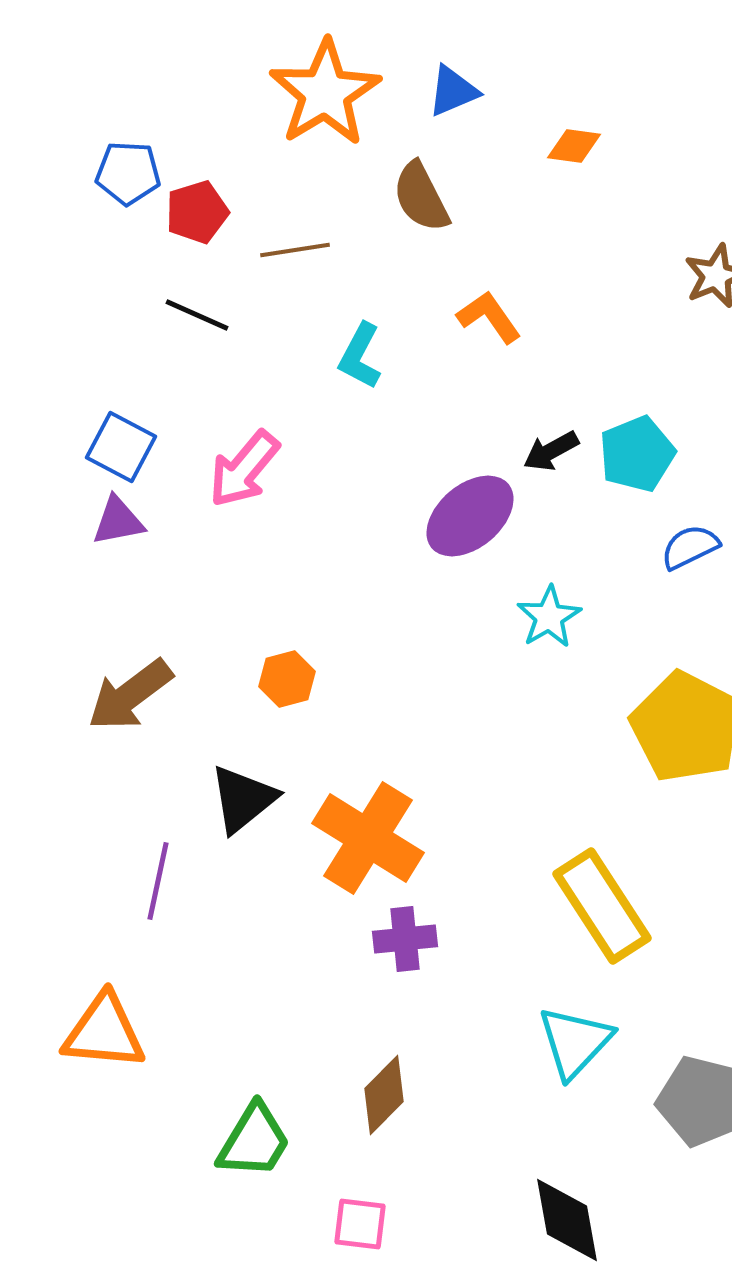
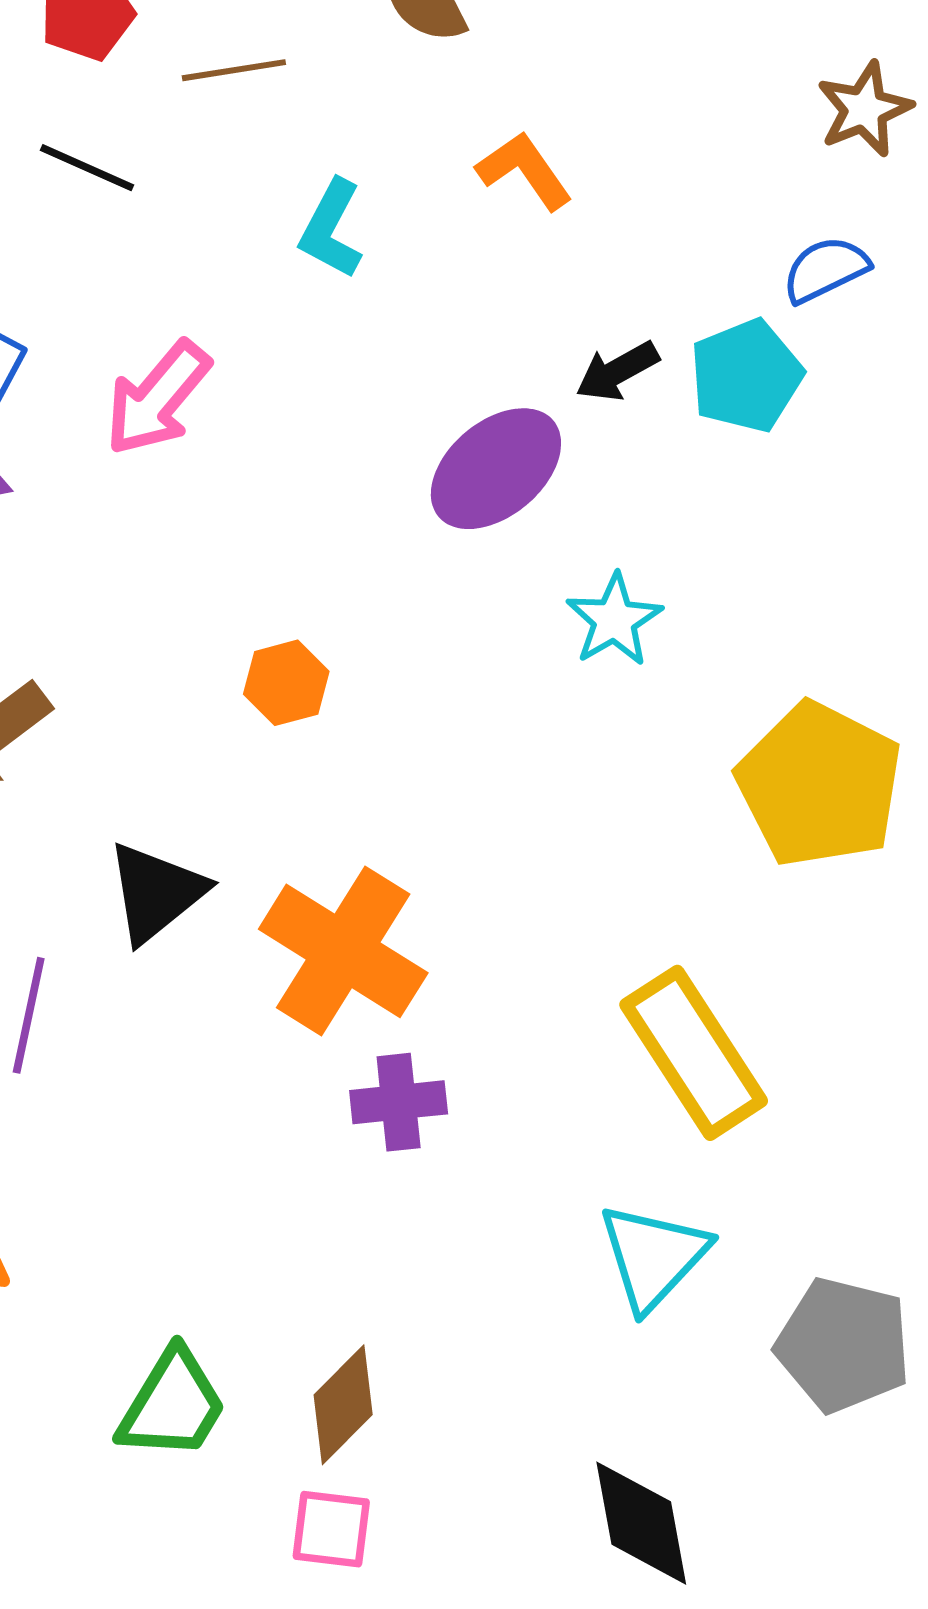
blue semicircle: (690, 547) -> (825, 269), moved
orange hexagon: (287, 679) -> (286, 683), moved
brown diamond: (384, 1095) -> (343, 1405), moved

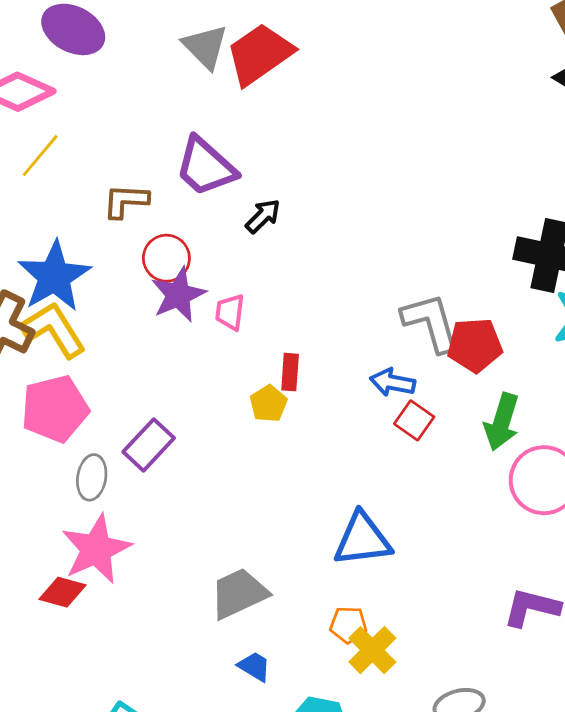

==

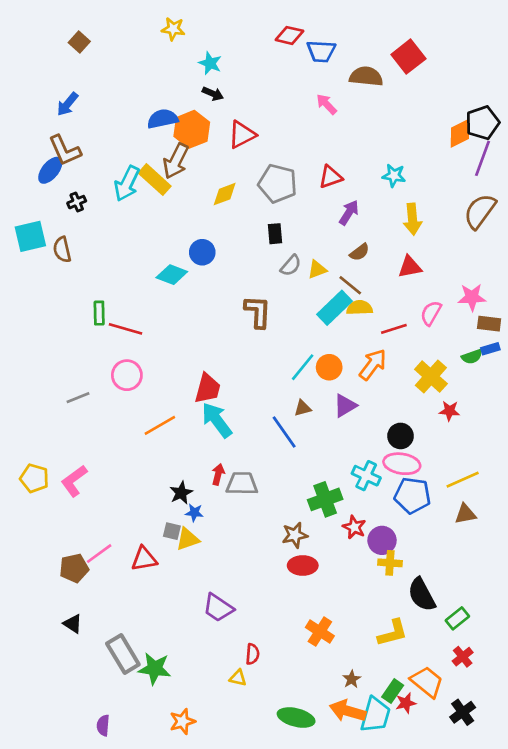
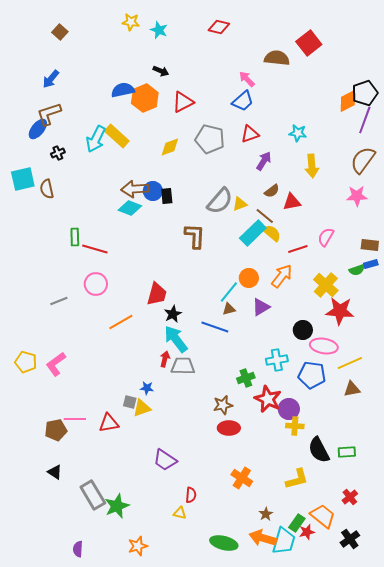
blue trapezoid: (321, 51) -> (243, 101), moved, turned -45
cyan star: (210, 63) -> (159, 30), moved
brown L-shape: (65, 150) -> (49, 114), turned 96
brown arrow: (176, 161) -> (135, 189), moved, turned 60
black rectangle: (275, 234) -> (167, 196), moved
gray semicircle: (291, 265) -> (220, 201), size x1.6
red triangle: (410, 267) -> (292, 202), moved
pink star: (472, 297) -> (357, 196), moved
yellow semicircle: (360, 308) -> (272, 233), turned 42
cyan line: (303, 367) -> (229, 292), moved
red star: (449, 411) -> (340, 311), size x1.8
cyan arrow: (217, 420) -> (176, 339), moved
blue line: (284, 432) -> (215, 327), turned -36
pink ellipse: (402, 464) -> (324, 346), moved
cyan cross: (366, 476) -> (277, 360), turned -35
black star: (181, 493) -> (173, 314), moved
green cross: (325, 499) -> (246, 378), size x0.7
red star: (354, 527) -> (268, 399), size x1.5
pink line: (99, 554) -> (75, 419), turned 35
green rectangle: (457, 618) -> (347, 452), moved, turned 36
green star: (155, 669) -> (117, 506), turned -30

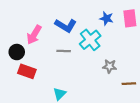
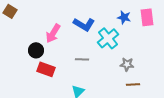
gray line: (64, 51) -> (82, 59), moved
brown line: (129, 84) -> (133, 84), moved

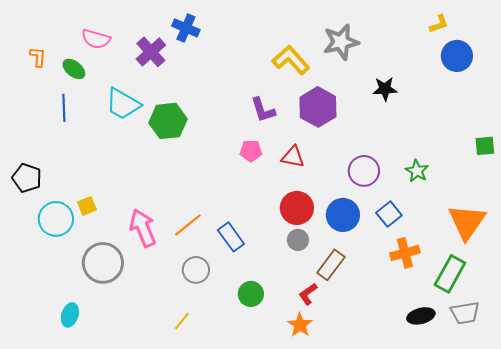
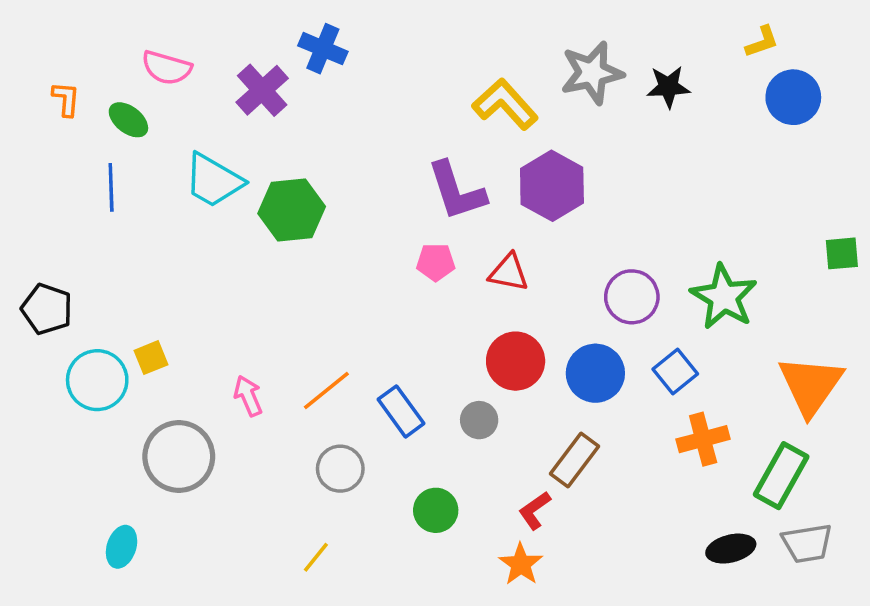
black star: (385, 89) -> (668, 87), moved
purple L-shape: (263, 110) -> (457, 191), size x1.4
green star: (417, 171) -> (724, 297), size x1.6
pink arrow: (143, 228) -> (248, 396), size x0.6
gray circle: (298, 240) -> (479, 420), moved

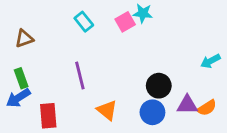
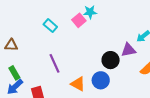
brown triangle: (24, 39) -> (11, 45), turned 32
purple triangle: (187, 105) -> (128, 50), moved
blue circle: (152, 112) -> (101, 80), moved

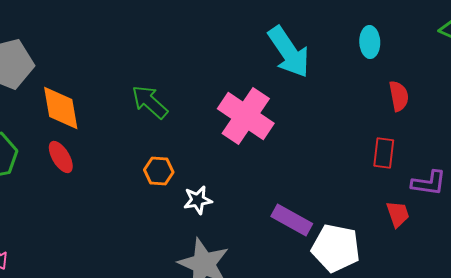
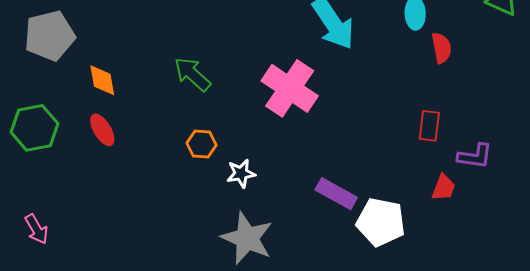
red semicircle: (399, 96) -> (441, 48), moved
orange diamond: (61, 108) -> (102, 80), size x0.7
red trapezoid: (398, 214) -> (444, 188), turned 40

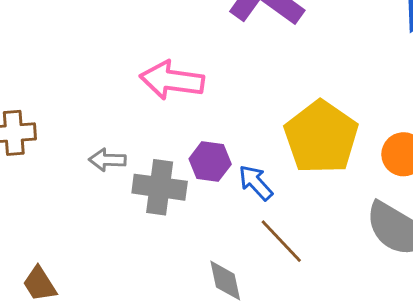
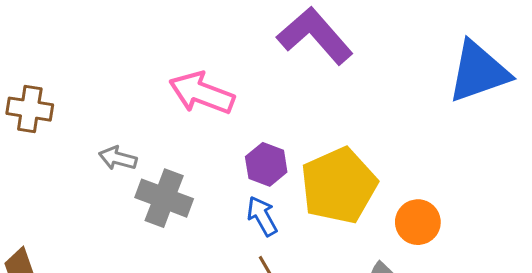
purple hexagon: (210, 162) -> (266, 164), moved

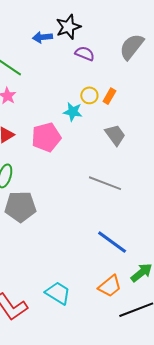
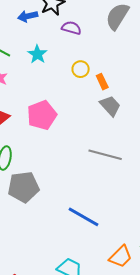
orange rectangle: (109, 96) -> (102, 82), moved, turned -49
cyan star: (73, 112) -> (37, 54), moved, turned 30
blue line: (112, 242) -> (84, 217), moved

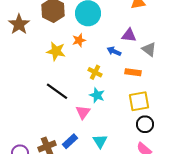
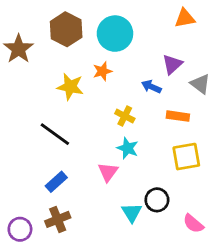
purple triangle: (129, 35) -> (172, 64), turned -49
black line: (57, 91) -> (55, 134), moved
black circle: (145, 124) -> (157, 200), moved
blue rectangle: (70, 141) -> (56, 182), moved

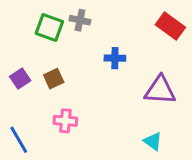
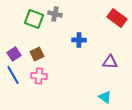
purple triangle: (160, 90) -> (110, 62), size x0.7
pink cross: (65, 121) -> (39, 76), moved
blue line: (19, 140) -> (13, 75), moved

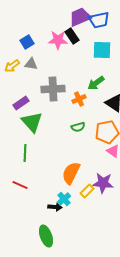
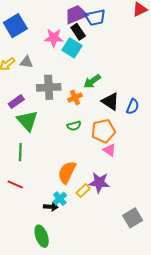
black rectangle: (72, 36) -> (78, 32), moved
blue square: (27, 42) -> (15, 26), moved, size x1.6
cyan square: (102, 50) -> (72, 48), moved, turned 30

--

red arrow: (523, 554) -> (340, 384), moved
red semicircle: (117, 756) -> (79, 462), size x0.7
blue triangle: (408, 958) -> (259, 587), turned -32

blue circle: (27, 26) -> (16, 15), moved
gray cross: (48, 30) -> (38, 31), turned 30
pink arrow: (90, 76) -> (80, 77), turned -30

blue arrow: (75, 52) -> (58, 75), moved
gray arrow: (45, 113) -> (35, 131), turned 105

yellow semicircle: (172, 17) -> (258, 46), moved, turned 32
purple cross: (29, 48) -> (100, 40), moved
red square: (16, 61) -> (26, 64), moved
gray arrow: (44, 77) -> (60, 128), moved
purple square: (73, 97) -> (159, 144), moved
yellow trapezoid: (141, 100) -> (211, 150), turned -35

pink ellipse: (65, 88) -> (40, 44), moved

## What you need to do
Take the line above containing "cyan line: (303, 367) -> (229, 292), moved", the line containing "cyan cross: (366, 476)", and all lines in between, and copy them exactly without anything else.

## Solution
cyan line: (303, 367) -> (229, 292), moved
red star: (449, 411) -> (340, 311), size x1.8
cyan arrow: (217, 420) -> (176, 339), moved
blue line: (284, 432) -> (215, 327), turned -36
pink ellipse: (402, 464) -> (324, 346), moved
cyan cross: (366, 476) -> (277, 360), turned -35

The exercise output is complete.